Where the string "left" appears in a line of the data, show that line.

:: Data excerpts

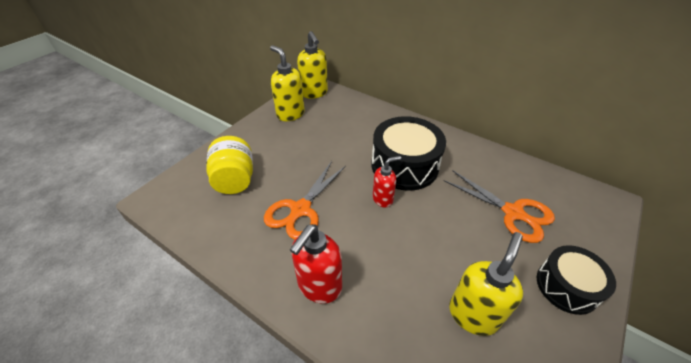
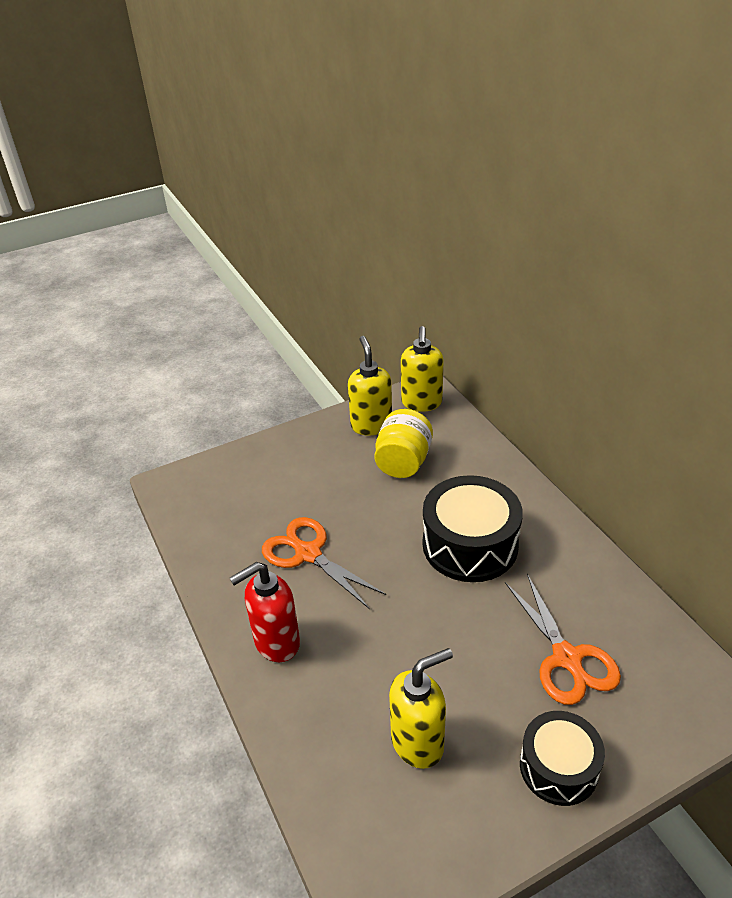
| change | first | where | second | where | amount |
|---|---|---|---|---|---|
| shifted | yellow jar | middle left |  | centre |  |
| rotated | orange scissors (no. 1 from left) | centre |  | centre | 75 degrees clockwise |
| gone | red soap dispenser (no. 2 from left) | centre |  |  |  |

::::

Completed exercise:
| shifted | yellow jar | middle left |  | centre |  |
| rotated | orange scissors (no. 1 from left) | centre |  | centre | 75 degrees clockwise |
| gone | red soap dispenser (no. 2 from left) | centre |  |  |  |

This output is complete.